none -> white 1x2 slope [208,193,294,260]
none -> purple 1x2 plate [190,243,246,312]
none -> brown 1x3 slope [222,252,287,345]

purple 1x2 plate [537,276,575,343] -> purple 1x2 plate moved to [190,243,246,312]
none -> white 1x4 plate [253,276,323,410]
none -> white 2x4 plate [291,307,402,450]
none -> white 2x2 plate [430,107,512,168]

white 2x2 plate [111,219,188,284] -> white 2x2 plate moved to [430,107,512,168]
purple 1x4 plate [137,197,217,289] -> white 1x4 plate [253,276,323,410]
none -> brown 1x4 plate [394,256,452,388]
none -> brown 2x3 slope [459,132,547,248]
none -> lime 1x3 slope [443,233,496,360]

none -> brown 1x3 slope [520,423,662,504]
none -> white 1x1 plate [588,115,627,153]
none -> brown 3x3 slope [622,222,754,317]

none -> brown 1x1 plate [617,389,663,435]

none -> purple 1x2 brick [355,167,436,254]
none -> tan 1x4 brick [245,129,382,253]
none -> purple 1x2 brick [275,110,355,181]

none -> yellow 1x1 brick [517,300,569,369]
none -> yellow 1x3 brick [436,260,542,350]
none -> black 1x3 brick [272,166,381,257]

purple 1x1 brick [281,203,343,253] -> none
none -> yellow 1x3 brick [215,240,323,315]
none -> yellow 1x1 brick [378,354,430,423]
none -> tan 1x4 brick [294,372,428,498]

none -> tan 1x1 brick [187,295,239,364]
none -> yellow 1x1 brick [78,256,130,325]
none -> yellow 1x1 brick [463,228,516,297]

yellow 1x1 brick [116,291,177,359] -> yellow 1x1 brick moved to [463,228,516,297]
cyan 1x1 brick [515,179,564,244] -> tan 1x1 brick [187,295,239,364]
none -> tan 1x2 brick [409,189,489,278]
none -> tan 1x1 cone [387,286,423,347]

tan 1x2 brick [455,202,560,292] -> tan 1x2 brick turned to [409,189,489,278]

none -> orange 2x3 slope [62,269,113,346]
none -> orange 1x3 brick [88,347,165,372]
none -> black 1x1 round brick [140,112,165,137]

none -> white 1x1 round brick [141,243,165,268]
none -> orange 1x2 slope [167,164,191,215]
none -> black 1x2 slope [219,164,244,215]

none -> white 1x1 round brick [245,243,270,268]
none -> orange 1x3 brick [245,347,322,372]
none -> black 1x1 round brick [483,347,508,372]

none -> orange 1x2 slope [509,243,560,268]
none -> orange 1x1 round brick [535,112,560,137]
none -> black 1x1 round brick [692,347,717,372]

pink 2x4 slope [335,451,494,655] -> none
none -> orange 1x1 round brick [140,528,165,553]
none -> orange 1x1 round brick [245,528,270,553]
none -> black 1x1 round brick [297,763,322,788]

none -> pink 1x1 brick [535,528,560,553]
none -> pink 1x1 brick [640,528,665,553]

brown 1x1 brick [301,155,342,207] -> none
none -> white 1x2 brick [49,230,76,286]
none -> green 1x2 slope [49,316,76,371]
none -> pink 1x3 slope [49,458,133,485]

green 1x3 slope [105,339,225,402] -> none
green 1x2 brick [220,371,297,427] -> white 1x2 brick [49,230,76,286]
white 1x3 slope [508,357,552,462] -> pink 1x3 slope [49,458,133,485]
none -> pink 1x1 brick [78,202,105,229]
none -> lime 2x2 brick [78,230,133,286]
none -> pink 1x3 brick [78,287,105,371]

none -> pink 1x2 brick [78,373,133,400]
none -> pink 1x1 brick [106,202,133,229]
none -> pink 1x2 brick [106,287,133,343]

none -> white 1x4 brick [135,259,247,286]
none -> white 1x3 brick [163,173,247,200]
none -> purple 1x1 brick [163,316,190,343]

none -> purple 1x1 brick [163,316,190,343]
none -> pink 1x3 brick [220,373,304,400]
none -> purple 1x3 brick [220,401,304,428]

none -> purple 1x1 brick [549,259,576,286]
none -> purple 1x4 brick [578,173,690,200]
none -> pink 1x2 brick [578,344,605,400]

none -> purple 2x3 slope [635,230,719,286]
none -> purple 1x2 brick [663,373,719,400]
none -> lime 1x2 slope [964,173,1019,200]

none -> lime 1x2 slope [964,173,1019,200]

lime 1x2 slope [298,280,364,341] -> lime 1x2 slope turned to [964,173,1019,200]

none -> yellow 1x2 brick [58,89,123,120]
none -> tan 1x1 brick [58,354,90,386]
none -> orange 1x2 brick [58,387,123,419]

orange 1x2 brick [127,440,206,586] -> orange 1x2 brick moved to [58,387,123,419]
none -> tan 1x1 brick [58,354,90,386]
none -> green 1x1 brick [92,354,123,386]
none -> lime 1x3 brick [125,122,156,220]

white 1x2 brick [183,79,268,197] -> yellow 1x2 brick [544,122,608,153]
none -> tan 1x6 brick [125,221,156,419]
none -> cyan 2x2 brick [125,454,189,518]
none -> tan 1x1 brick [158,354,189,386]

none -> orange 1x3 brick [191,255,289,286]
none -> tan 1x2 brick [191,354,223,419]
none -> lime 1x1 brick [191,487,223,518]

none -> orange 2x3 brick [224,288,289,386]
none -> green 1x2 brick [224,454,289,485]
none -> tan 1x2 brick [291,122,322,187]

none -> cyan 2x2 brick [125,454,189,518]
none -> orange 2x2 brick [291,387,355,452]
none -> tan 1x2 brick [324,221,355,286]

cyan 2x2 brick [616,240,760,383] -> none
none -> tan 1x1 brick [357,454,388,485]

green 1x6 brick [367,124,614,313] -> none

-=-=-=-=-

* Exercise objective *
Each line from the start of the listing above through the line containing "none -> tan 1x4 brick [294,372,428,498]" should be copied exactly, please, with no other lines added.

* Expected output *
none -> white 1x2 slope [208,193,294,260]
none -> purple 1x2 plate [190,243,246,312]
none -> brown 1x3 slope [222,252,287,345]

purple 1x2 plate [537,276,575,343] -> purple 1x2 plate moved to [190,243,246,312]
none -> white 1x4 plate [253,276,323,410]
none -> white 2x4 plate [291,307,402,450]
none -> white 2x2 plate [430,107,512,168]

white 2x2 plate [111,219,188,284] -> white 2x2 plate moved to [430,107,512,168]
purple 1x4 plate [137,197,217,289] -> white 1x4 plate [253,276,323,410]
none -> brown 1x4 plate [394,256,452,388]
none -> brown 2x3 slope [459,132,547,248]
none -> lime 1x3 slope [443,233,496,360]

none -> brown 1x3 slope [520,423,662,504]
none -> white 1x1 plate [588,115,627,153]
none -> brown 3x3 slope [622,222,754,317]

none -> brown 1x1 plate [617,389,663,435]

none -> purple 1x2 brick [355,167,436,254]
none -> tan 1x4 brick [245,129,382,253]
none -> purple 1x2 brick [275,110,355,181]

none -> yellow 1x1 brick [517,300,569,369]
none -> yellow 1x3 brick [436,260,542,350]
none -> black 1x3 brick [272,166,381,257]

purple 1x1 brick [281,203,343,253] -> none
none -> yellow 1x3 brick [215,240,323,315]
none -> yellow 1x1 brick [378,354,430,423]
none -> tan 1x4 brick [294,372,428,498]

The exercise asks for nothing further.